ACTIVITY
Give back exactly the lines starting at the one with "green brick J3" and ending at the last line of the data below. Pictures are not part of the copy.

+---+

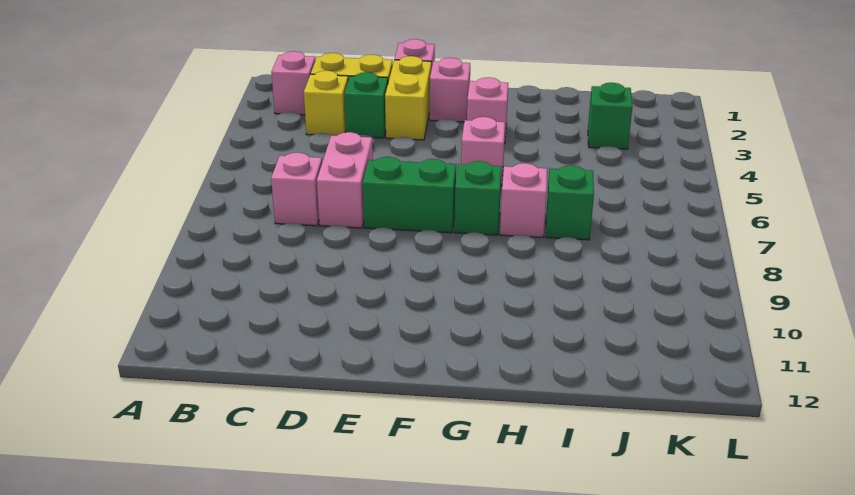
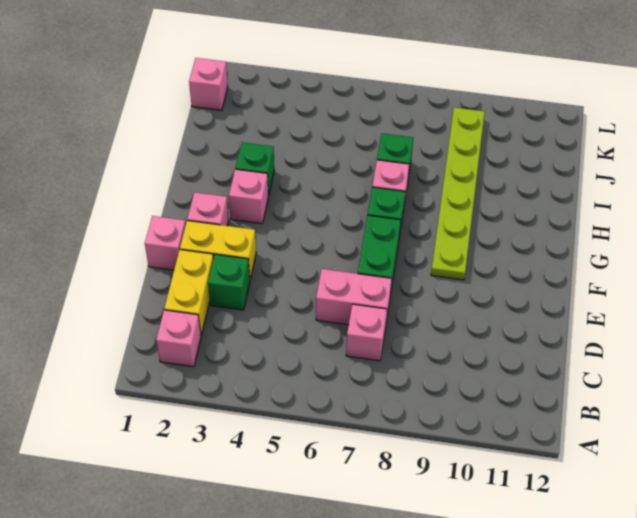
yellow brick C3 level 1 -> none
none -> lime plate F9:K9 level 1
pink brick G5 level 1 -> pink brick K1 level 1
green brick J3 level 1 -> green brick H3 level 1

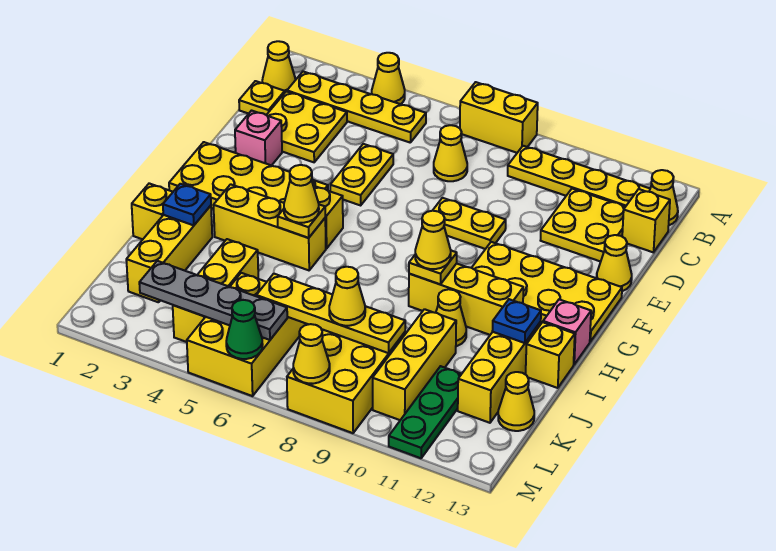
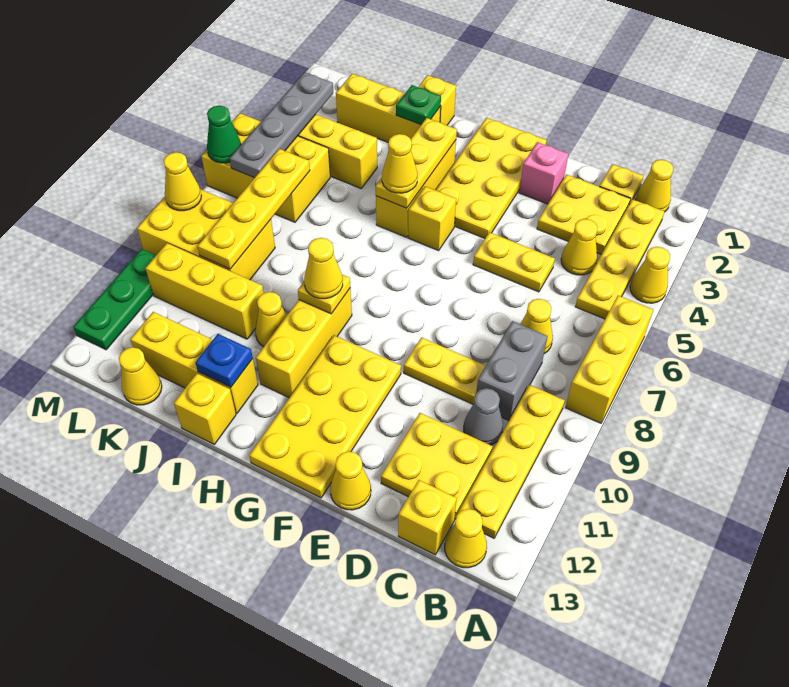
yellow brick A7:A8 level 1 -> yellow brick A6:A8 level 1
none -> grey brick C8:C9 level 1
none -> grey cone C10 level 1
yellow plate E8:E9 level 1 -> yellow plate D9:E9 level 1
yellow plate H5 level 2 -> yellow plate H3:H5 level 2
pink brick H13 level 1 -> none
blue plate I2 level 2 -> green plate I2 level 2
yellow cone K8 level 3 -> yellow cone C4 level 1
green plate K11:M11 level 1 -> green plate M10:M12 level 1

+---+

YOUR RESPONSE
green brick J3 level 1 -> green brick H3 level 1

yellow brick A7:A8 level 1 -> yellow brick A6:A8 level 1
none -> grey brick C8:C9 level 1
none -> grey cone C10 level 1
yellow plate E8:E9 level 1 -> yellow plate D9:E9 level 1
yellow plate H5 level 2 -> yellow plate H3:H5 level 2
pink brick H13 level 1 -> none
blue plate I2 level 2 -> green plate I2 level 2
yellow cone K8 level 3 -> yellow cone C4 level 1
green plate K11:M11 level 1 -> green plate M10:M12 level 1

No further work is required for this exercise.